Task goal ::
The expected result is an exact restatement of the data, free of pictures.

Entries taken from a collection:
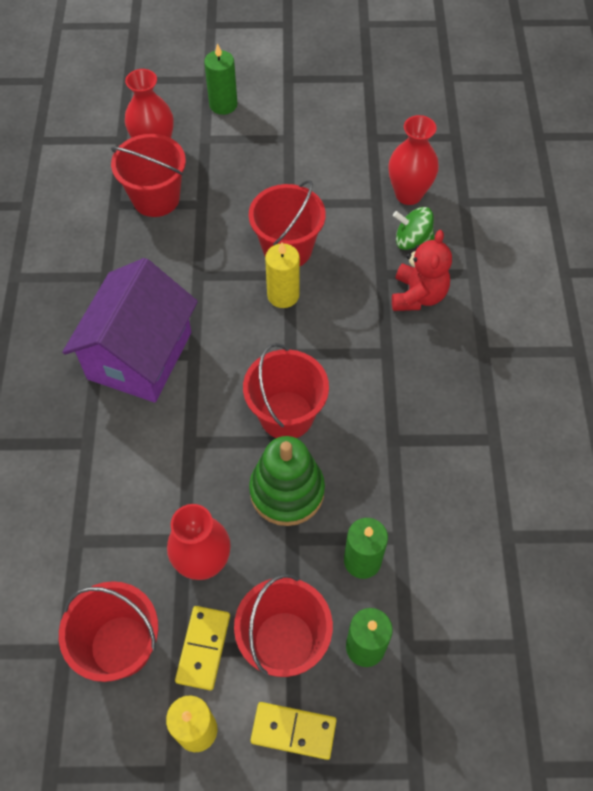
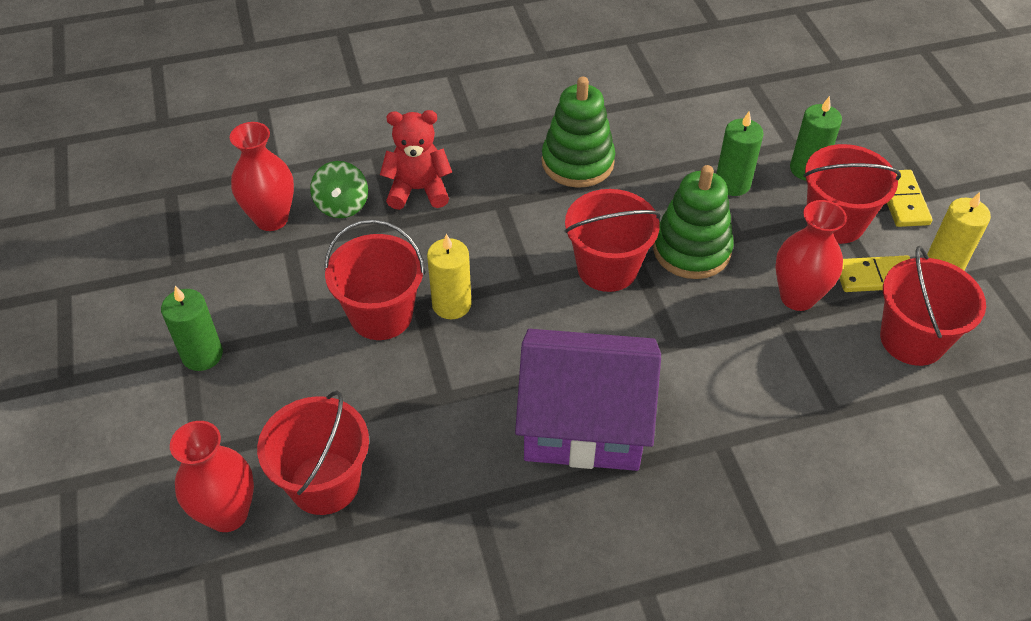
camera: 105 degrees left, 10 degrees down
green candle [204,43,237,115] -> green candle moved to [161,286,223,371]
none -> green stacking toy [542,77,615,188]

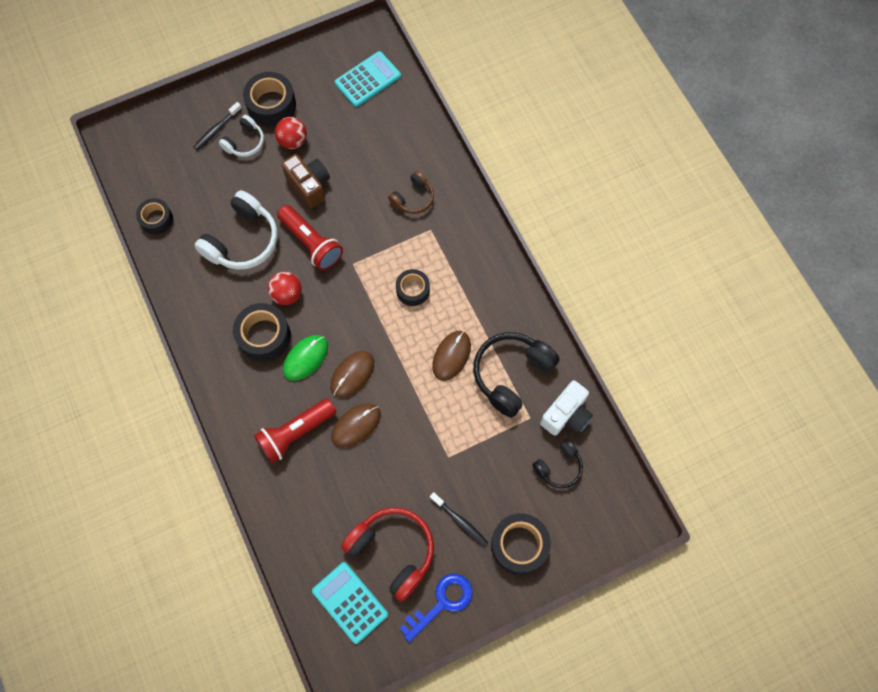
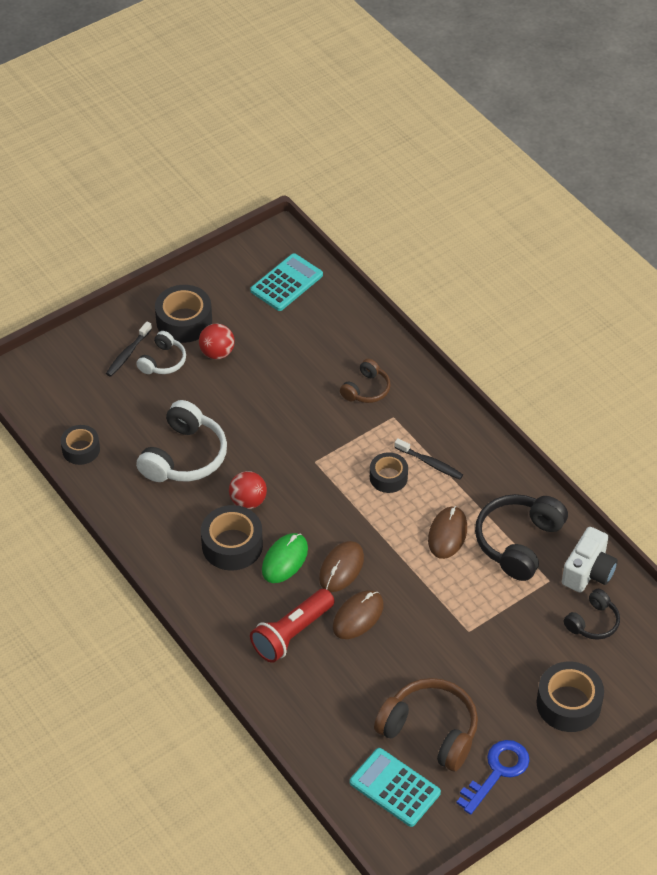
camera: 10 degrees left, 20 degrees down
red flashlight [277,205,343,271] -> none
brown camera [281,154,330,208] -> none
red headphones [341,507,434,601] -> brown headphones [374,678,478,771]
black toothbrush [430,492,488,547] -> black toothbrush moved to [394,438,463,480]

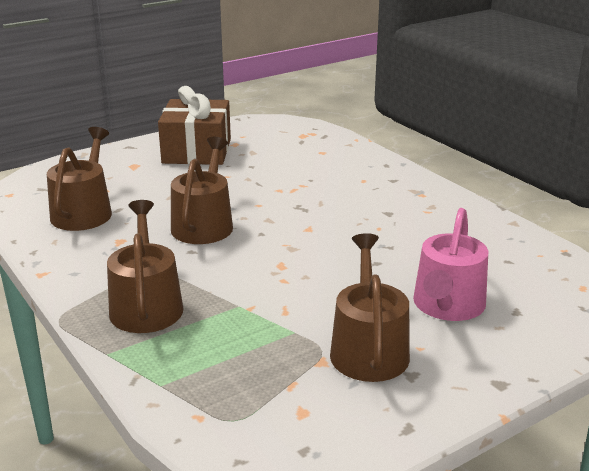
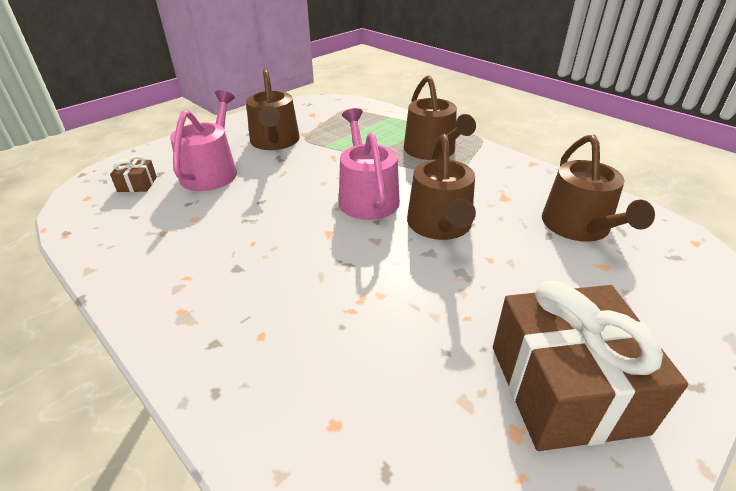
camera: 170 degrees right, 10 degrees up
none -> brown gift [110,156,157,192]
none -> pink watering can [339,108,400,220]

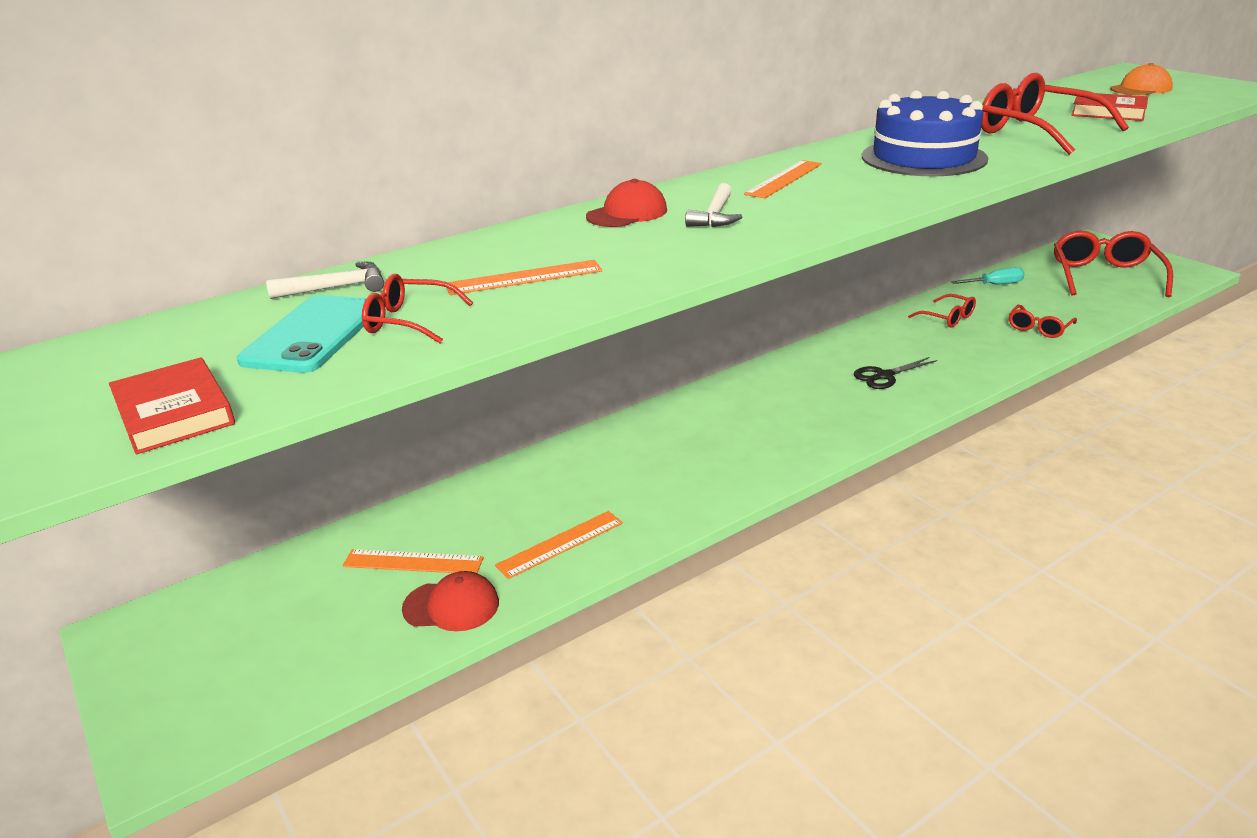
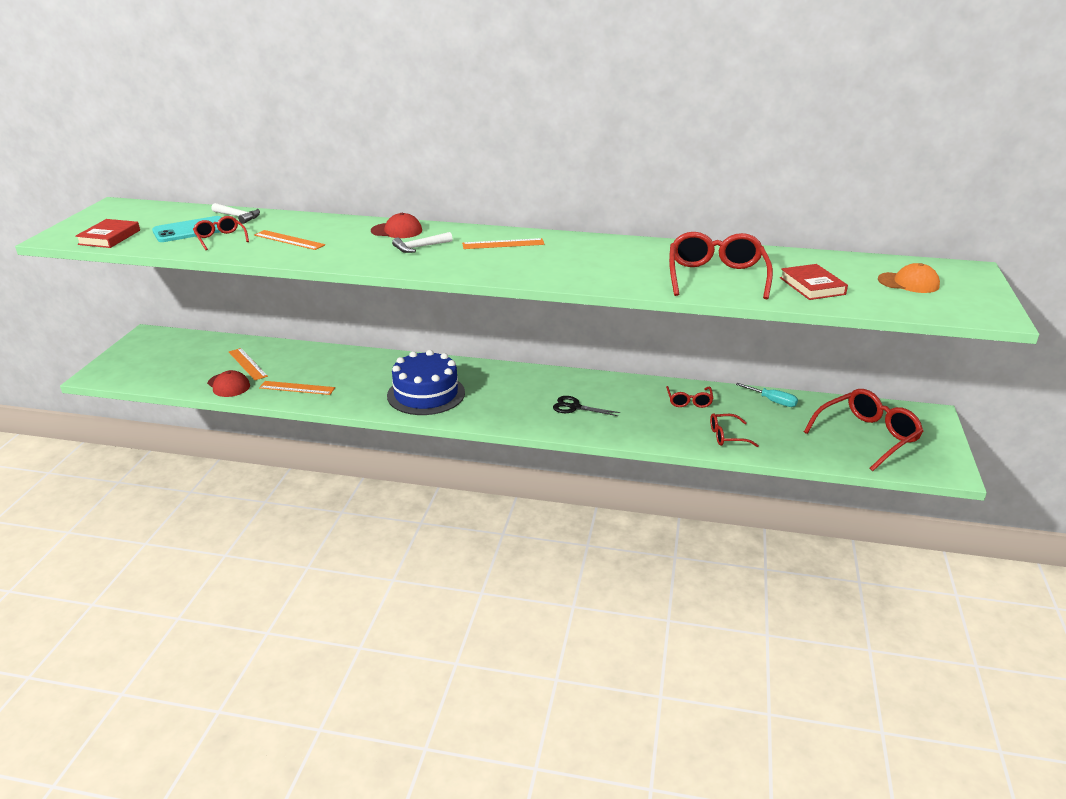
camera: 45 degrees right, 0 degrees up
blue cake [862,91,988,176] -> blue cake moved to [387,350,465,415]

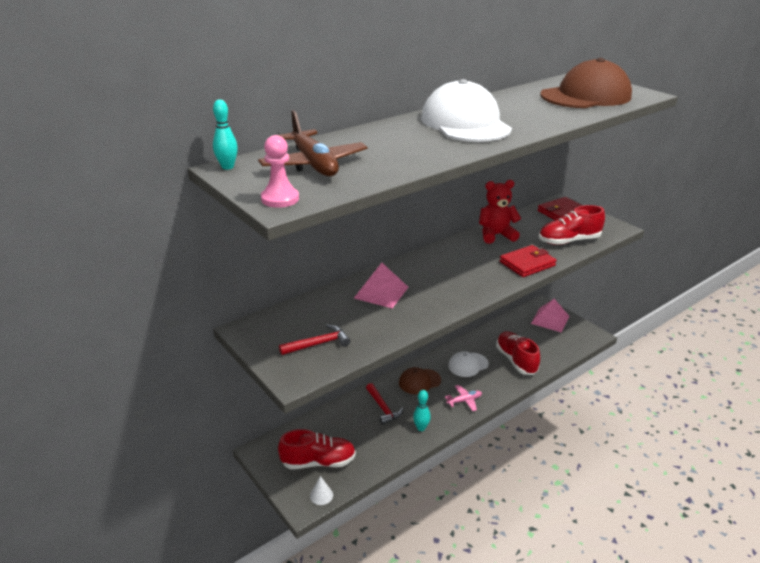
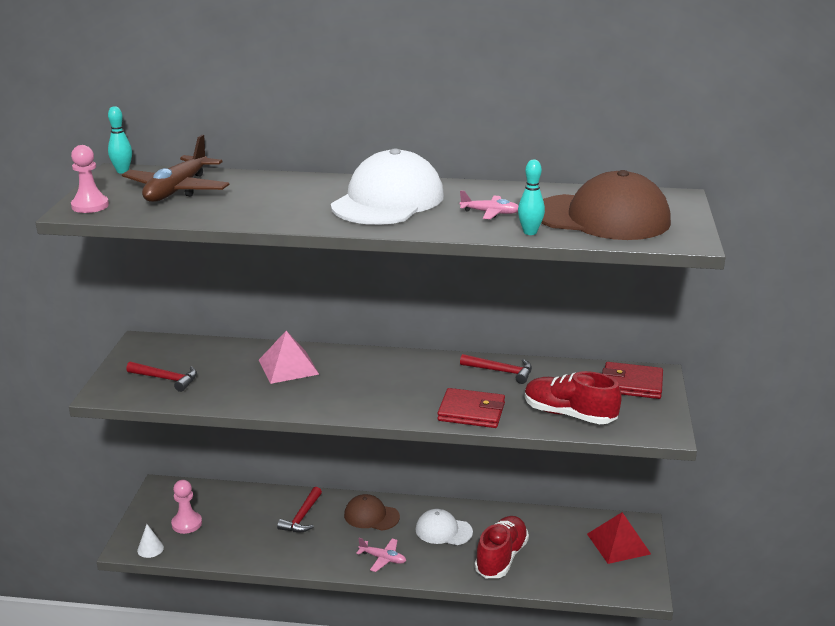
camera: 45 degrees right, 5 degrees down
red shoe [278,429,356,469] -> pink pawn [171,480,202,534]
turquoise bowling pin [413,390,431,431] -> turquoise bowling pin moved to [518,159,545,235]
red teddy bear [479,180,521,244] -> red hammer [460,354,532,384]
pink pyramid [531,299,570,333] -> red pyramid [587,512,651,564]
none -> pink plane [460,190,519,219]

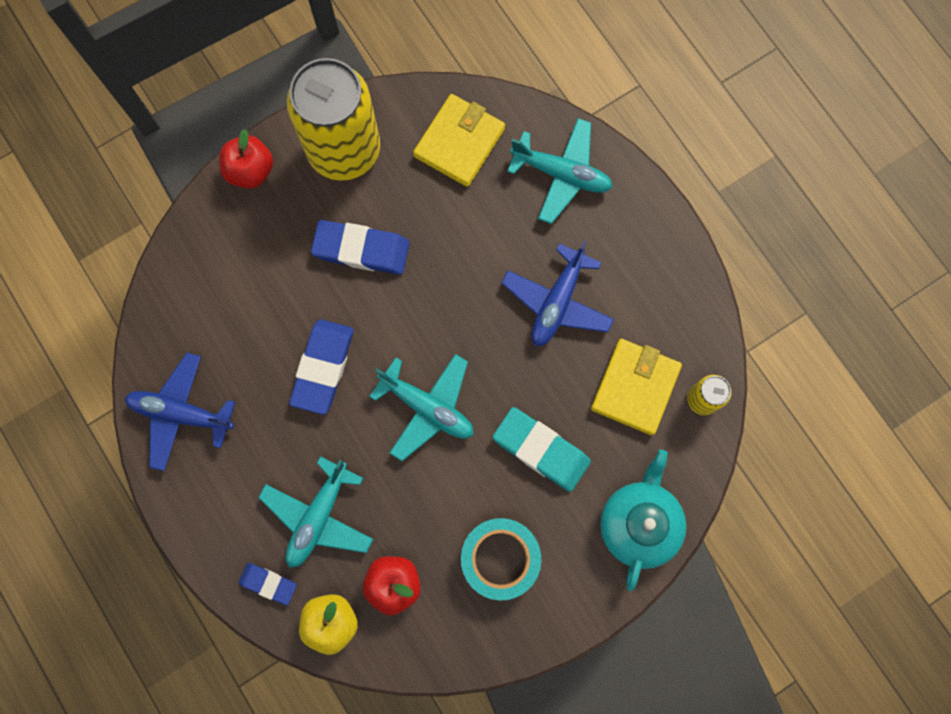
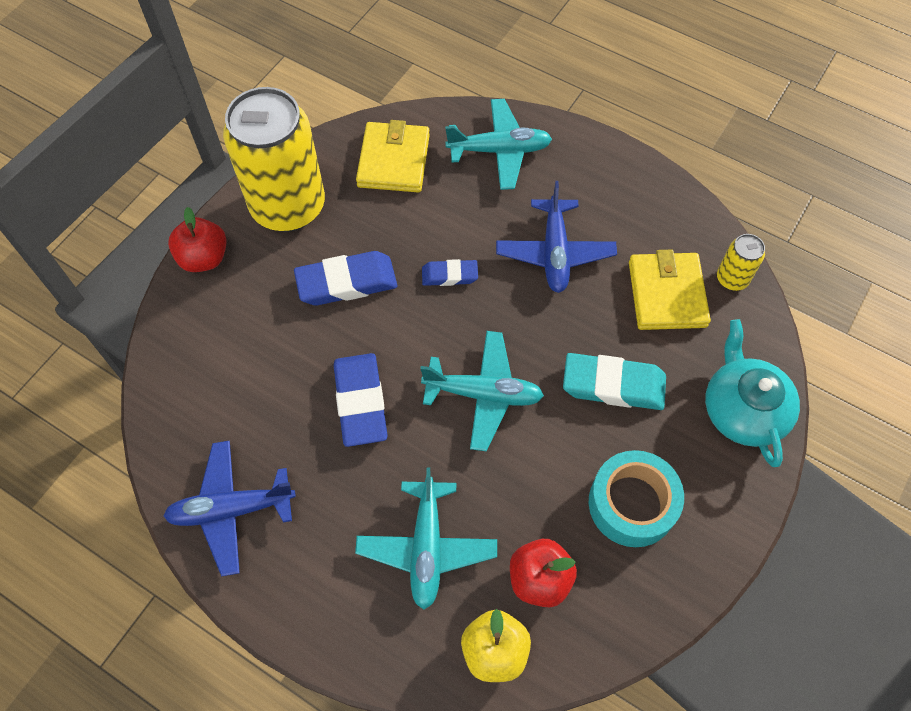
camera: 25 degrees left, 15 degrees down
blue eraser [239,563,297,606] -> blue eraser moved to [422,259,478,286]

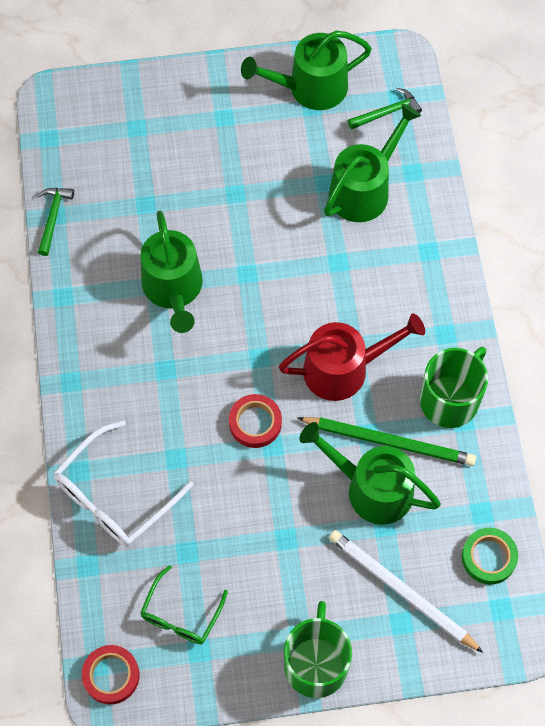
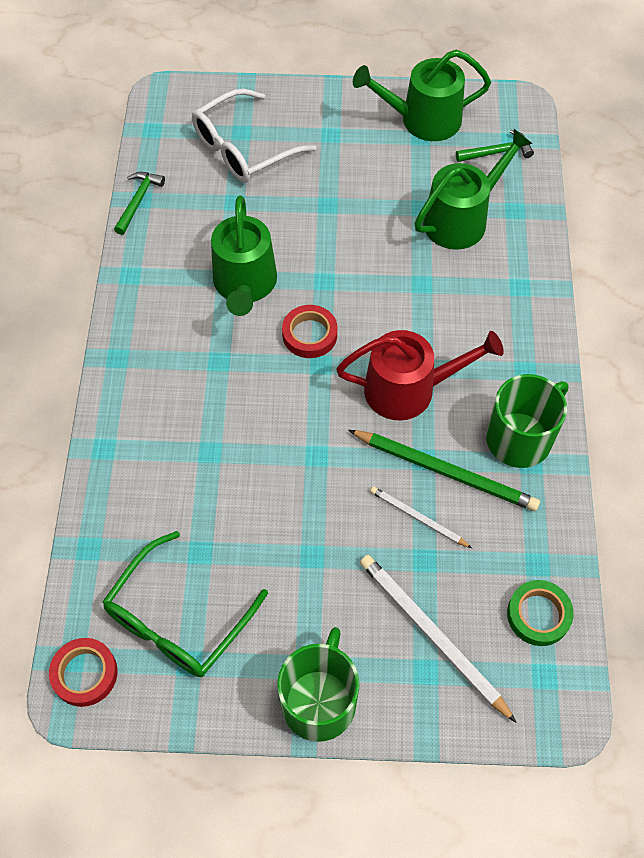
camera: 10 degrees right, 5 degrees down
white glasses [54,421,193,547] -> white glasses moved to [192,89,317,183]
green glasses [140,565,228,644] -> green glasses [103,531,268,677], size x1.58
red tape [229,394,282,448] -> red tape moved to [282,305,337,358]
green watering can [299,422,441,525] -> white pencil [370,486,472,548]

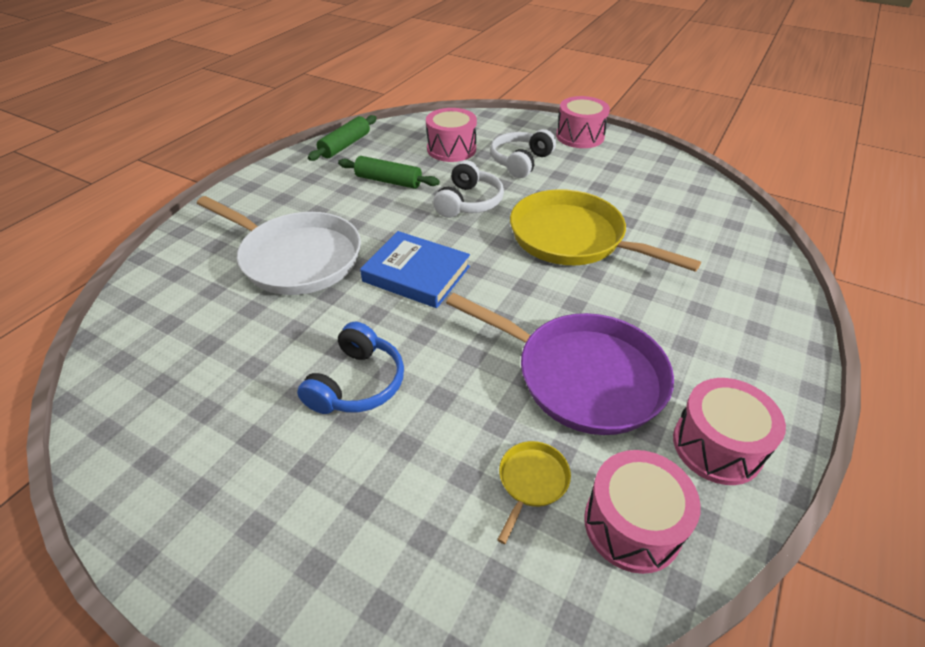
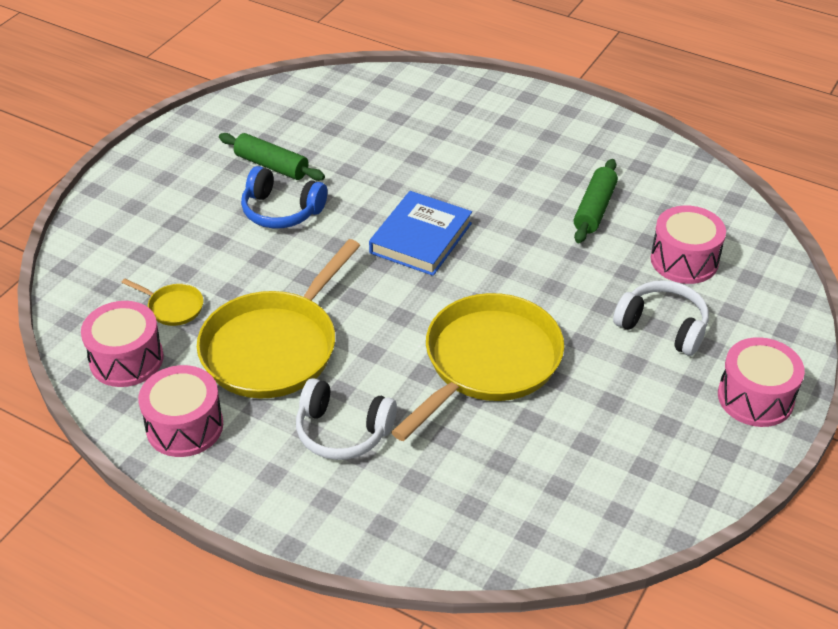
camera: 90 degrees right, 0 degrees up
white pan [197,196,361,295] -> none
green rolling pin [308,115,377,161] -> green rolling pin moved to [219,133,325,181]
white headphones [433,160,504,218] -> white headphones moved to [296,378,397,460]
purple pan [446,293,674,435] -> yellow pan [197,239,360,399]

Exercise answer ::
camera: 105 degrees left, 10 degrees down
green candle [204,43,237,115] -> green candle moved to [161,286,223,371]
none -> green stacking toy [542,77,615,188]

camera: 10 degrees left, 20 degrees down
red flashlight [277,205,343,271] -> none
brown camera [281,154,330,208] -> none
red headphones [341,507,434,601] -> brown headphones [374,678,478,771]
black toothbrush [430,492,488,547] -> black toothbrush moved to [394,438,463,480]

camera: 170 degrees right, 10 degrees up
none -> brown gift [110,156,157,192]
none -> pink watering can [339,108,400,220]

camera: 45 degrees right, 0 degrees up
blue cake [862,91,988,176] -> blue cake moved to [387,350,465,415]

camera: 45 degrees right, 5 degrees down
red shoe [278,429,356,469] -> pink pawn [171,480,202,534]
turquoise bowling pin [413,390,431,431] -> turquoise bowling pin moved to [518,159,545,235]
red teddy bear [479,180,521,244] -> red hammer [460,354,532,384]
pink pyramid [531,299,570,333] -> red pyramid [587,512,651,564]
none -> pink plane [460,190,519,219]

camera: 25 degrees left, 15 degrees down
blue eraser [239,563,297,606] -> blue eraser moved to [422,259,478,286]

camera: 10 degrees right, 5 degrees down
white glasses [54,421,193,547] -> white glasses moved to [192,89,317,183]
green glasses [140,565,228,644] -> green glasses [103,531,268,677], size x1.58
red tape [229,394,282,448] -> red tape moved to [282,305,337,358]
green watering can [299,422,441,525] -> white pencil [370,486,472,548]

camera: 90 degrees right, 0 degrees up
white pan [197,196,361,295] -> none
green rolling pin [308,115,377,161] -> green rolling pin moved to [219,133,325,181]
white headphones [433,160,504,218] -> white headphones moved to [296,378,397,460]
purple pan [446,293,674,435] -> yellow pan [197,239,360,399]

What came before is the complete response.